* **Try it**
A word-for-word copy of the listing, free of images, is the expected answer.

* **Data excerpt**
··········
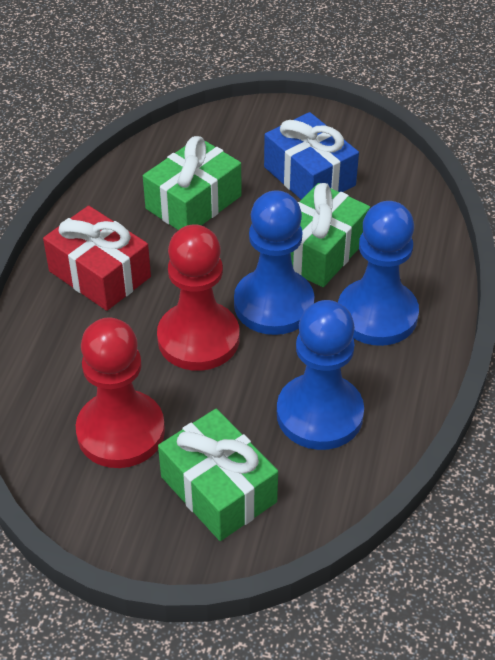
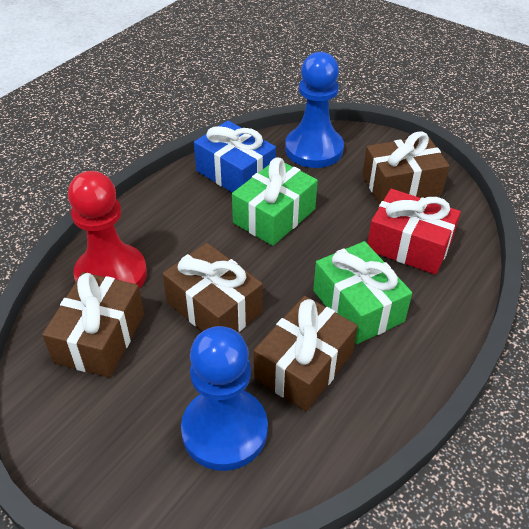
blue pawn: 3 -> 2
brown gift: 0 -> 4
green gift: 3 -> 2
red pawn: 2 -> 1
··········
* **Solution to the problem**
blue pawn: 3 -> 2
brown gift: 0 -> 4
green gift: 3 -> 2
red pawn: 2 -> 1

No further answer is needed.